*** TASK DATA Section Begins ***
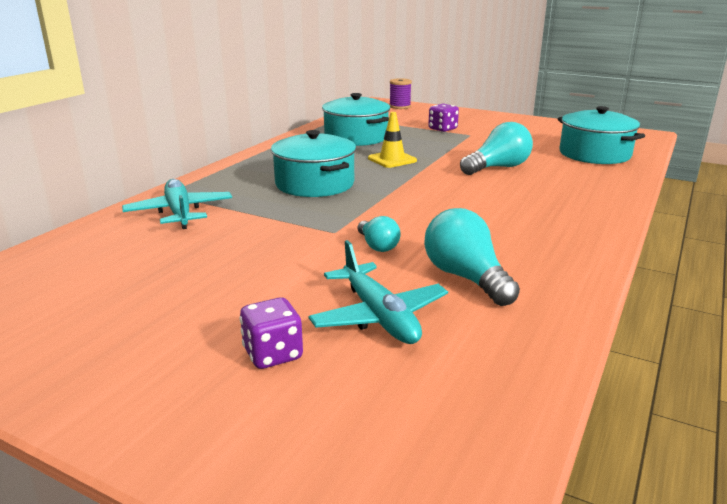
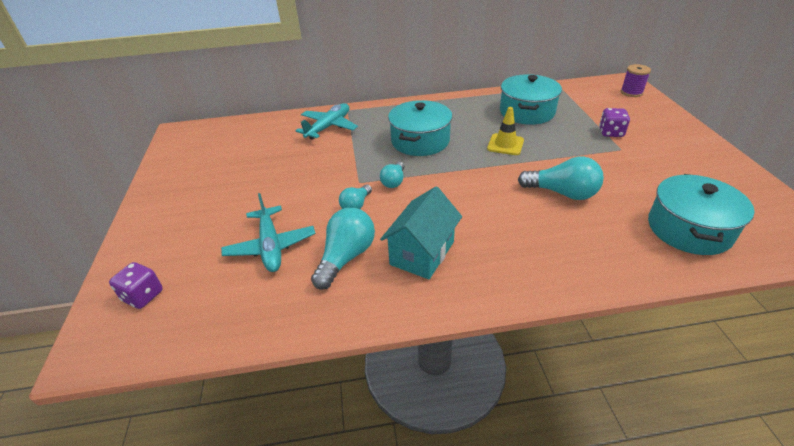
camera: 55 degrees right, 15 degrees up
(273, 354) = (210, 232): purple dice -> purple dice (143, 296)
(366, 216) = (394, 181): none -> turquoise light bulb
(379, 316) = (271, 246): turquoise plane -> turquoise plane turned 45 degrees counterclockwise
(508, 241) = (422, 253): none -> turquoise house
*** TASK DATA Section Ends ***
# WHAT IS EXPECTED
Starting with the line that contains "(379, 316) = (271, 246): turquoise", print every line through the end of the entries above exactly as written, both boundary lines included, and nothing else.

# RESPONSE AREA
(379, 316) = (271, 246): turquoise plane -> turquoise plane turned 45 degrees counterclockwise
(508, 241) = (422, 253): none -> turquoise house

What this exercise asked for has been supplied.